## Brief
Reproduce exactly the line containing "green shoe: 2 -> 1" and each line after it until the listing ends, leaving pictures out.

## The data
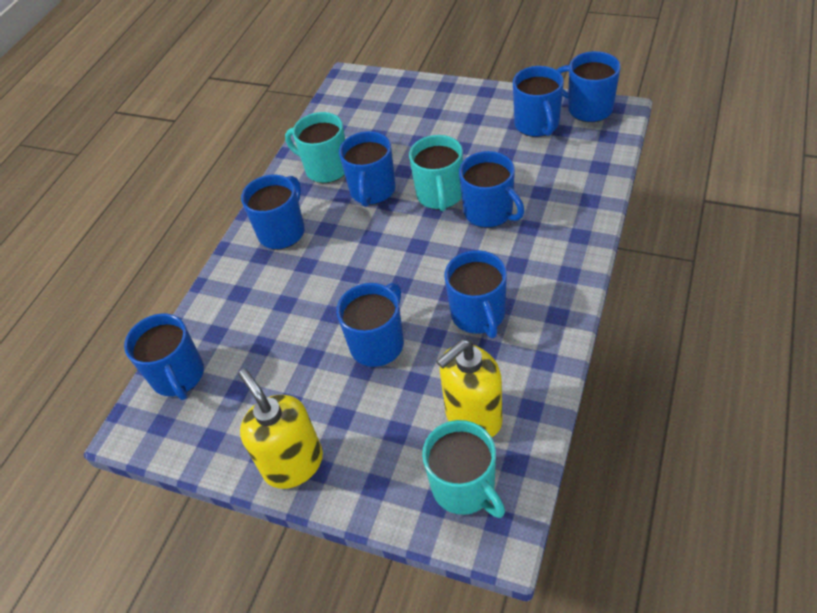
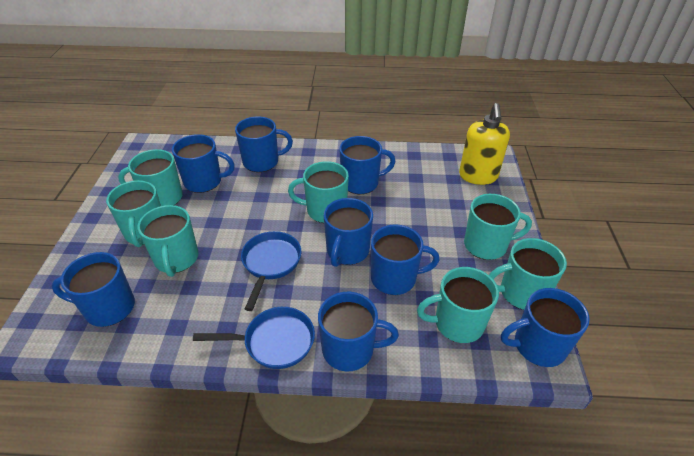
blue pan: 0 -> 2
turquoise mug: 3 -> 7
yellow soap dispenser: 2 -> 1

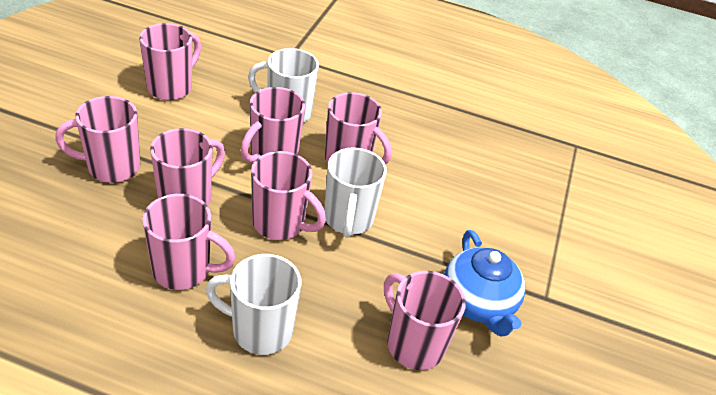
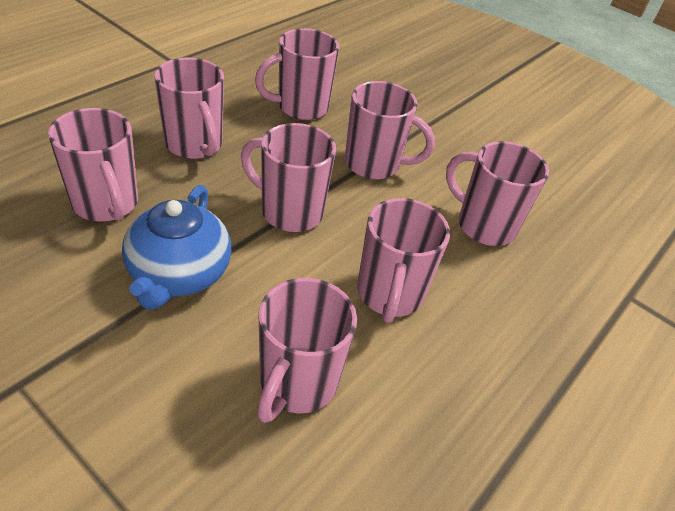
white mug: 3 -> 0

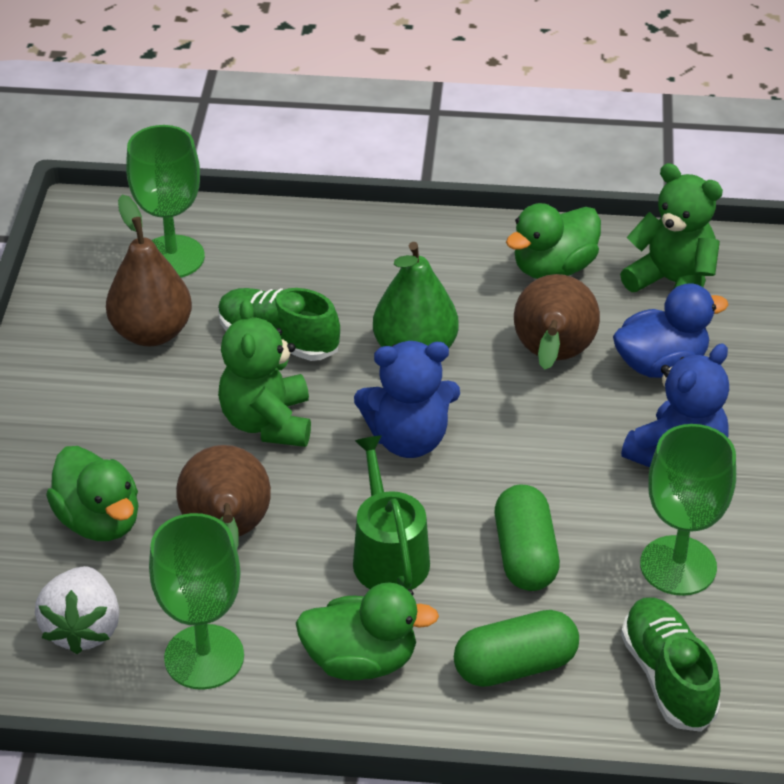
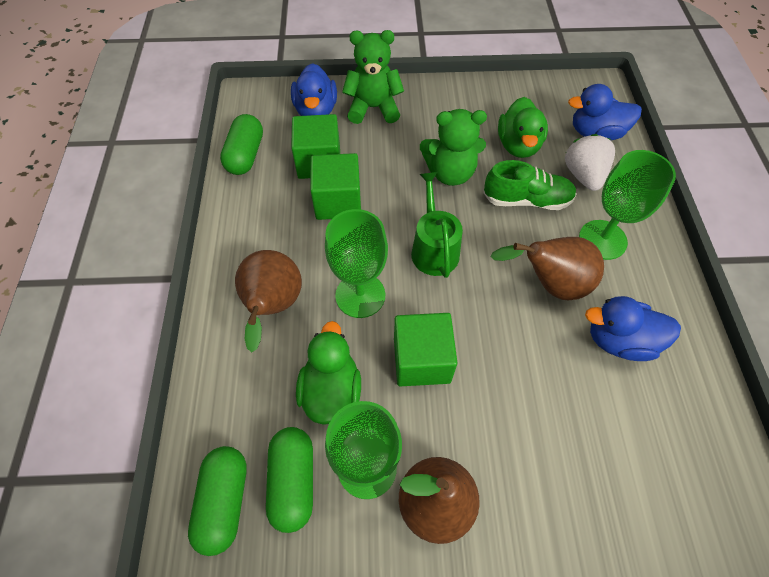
blue duck: 1 -> 3
blue teddy bear: 2 -> 0
green capsule: 2 -> 3
green cube: 0 -> 3
green duck: 3 -> 2
green pear: 1 -> 0
green shoe: 2 -> 1

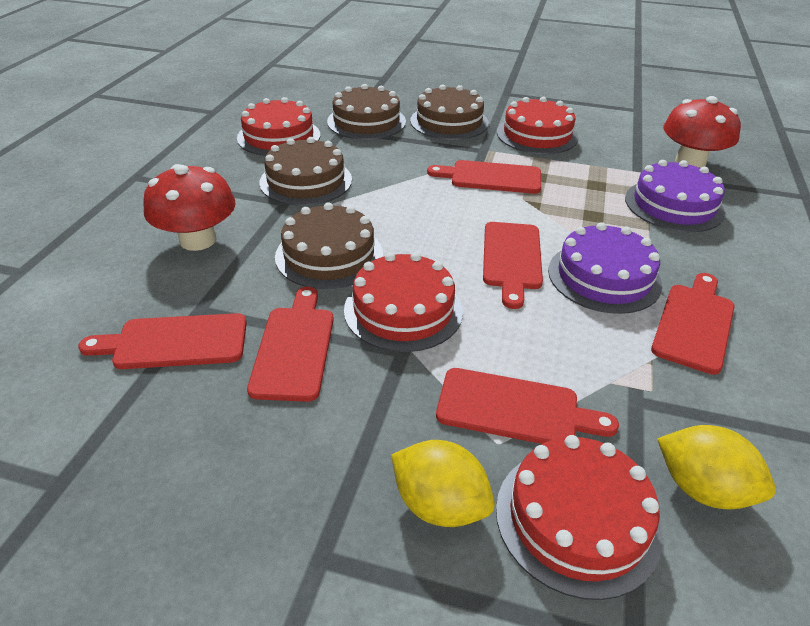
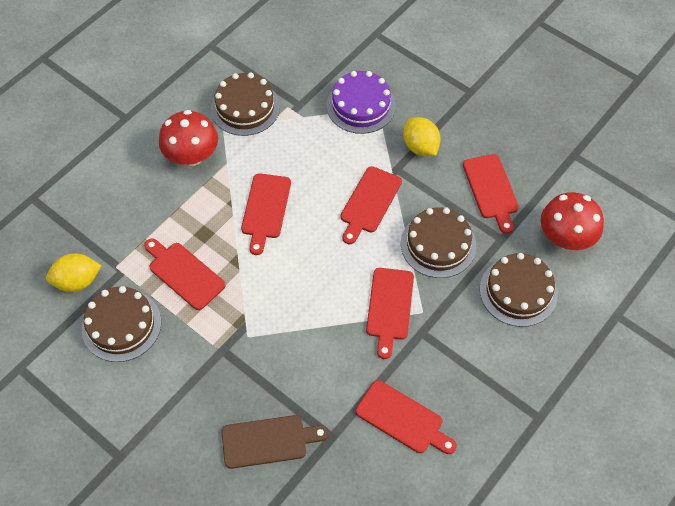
brown cutting board: 0 -> 1
purple cake: 2 -> 1
red cake: 4 -> 0

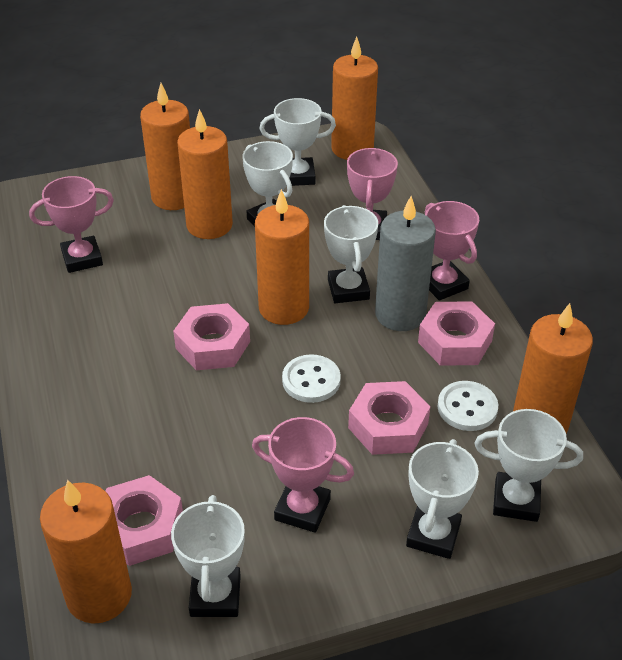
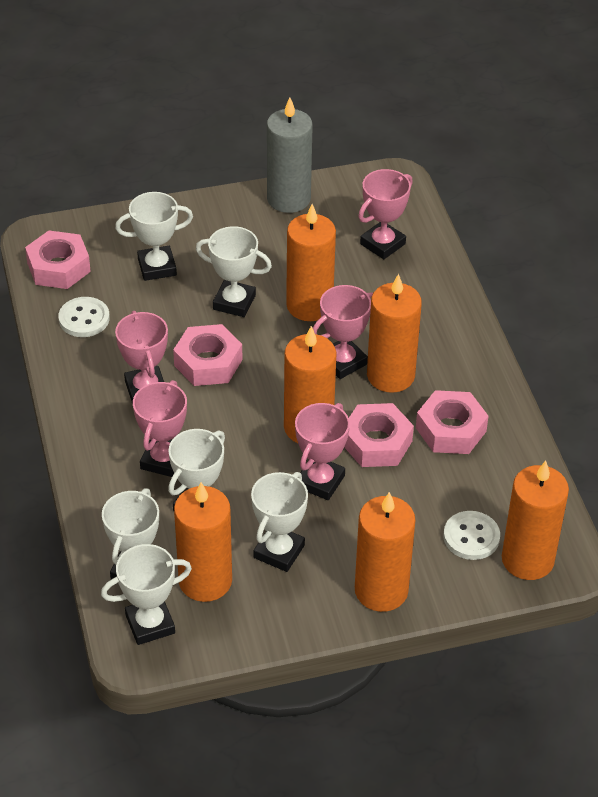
pink trophy: 4 -> 5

## Exercise solution
green shoe: 2 -> 1

brown cutting board: 0 -> 1
purple cake: 2 -> 1
red cake: 4 -> 0

pink trophy: 4 -> 5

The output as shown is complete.